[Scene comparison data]
=== Section Start ===

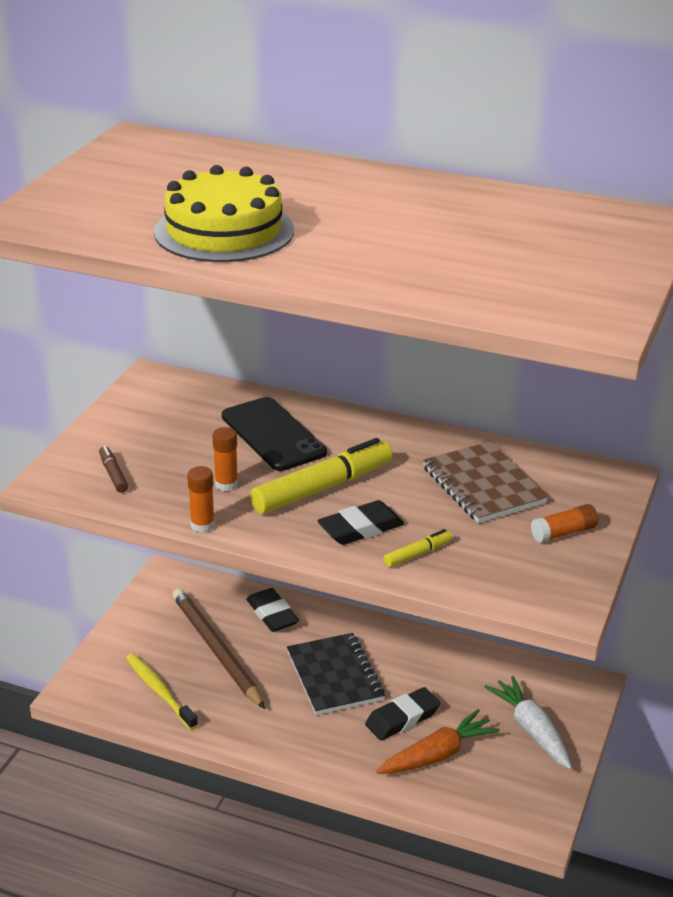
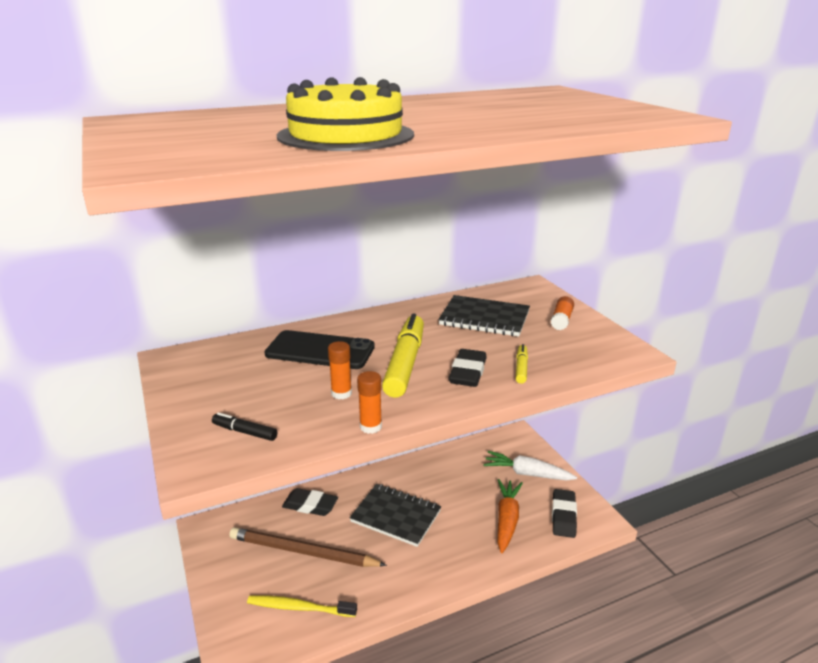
camera: 45 degrees left, 5 degrees down
(113, 474) = (245, 432): brown marker -> black marker
(402, 718) = (463, 513): black eraser -> black eraser (563, 516)
(483, 485) = (484, 318): brown notebook -> black notebook

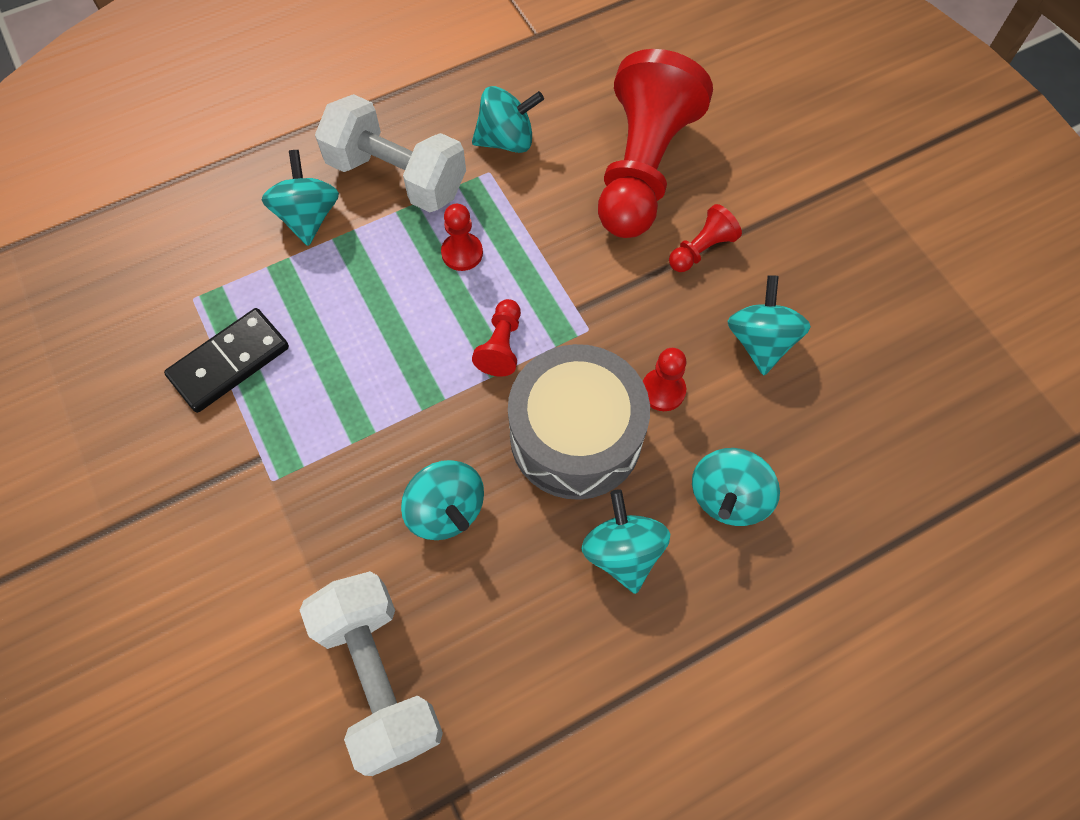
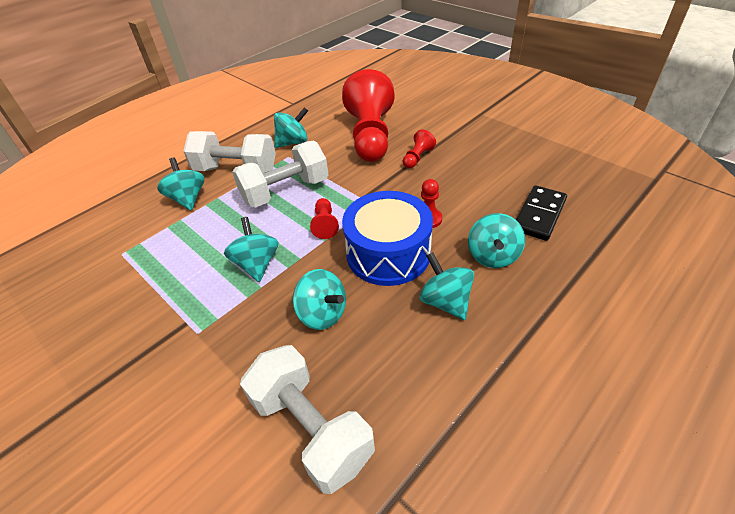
camera: 15 degrees left, 20 degrees down
(229, 362) = (153, 278): black domino -> black domino (539, 215)
(462, 253) = (285, 191): red pawn -> white dumbbell
(576, 436) = (388, 253): grey drum -> blue drum
(760, 341) = (469, 185): turquoise spinning top -> turquoise spinning top (257, 264)

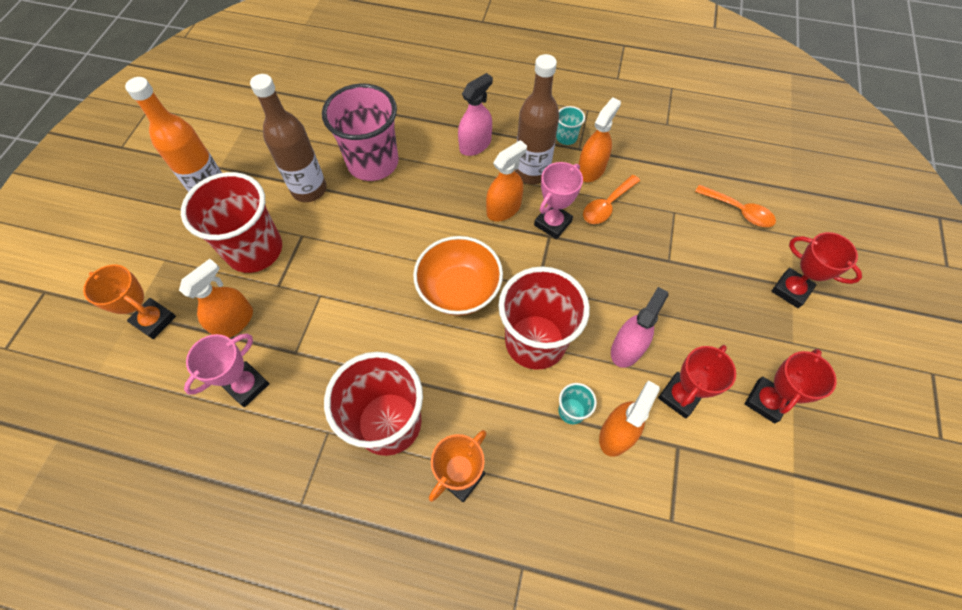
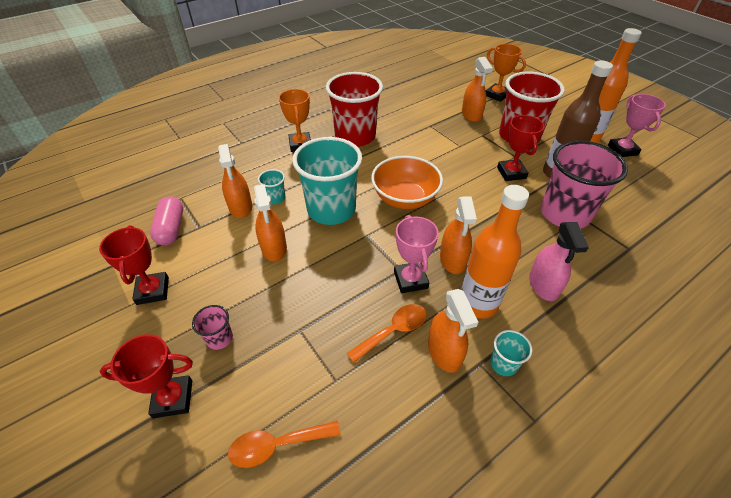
camera: 130 degrees right, 15 degrees down
(154, 320) = (497, 95): orange trophy -> orange trophy turned 60 degrees clockwise
(247, 385) = (427, 107): pink trophy -> pink trophy (622, 150)
(532, 172) = (478, 303): brown bottle -> orange bottle
(535, 341) = (331, 210): red cup -> turquoise cup
(607, 205) = (393, 331): orange spoon -> orange spoon turned 60 degrees clockwise
(627, 348) = (274, 248): pink spray bottle -> orange spray bottle
(679, 396) = (217, 249): red trophy -> red trophy (511, 173)
(709, 472) = (171, 229): none -> pink capsule
(732, 305) = (219, 338): none -> pink cup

=== Section End ===

Copy out each line of the entries above that holds "pink".

> _Task solution_
(247, 385) = (427, 107): pink trophy -> pink trophy (622, 150)
(627, 348) = (274, 248): pink spray bottle -> orange spray bottle
(709, 472) = (171, 229): none -> pink capsule
(732, 305) = (219, 338): none -> pink cup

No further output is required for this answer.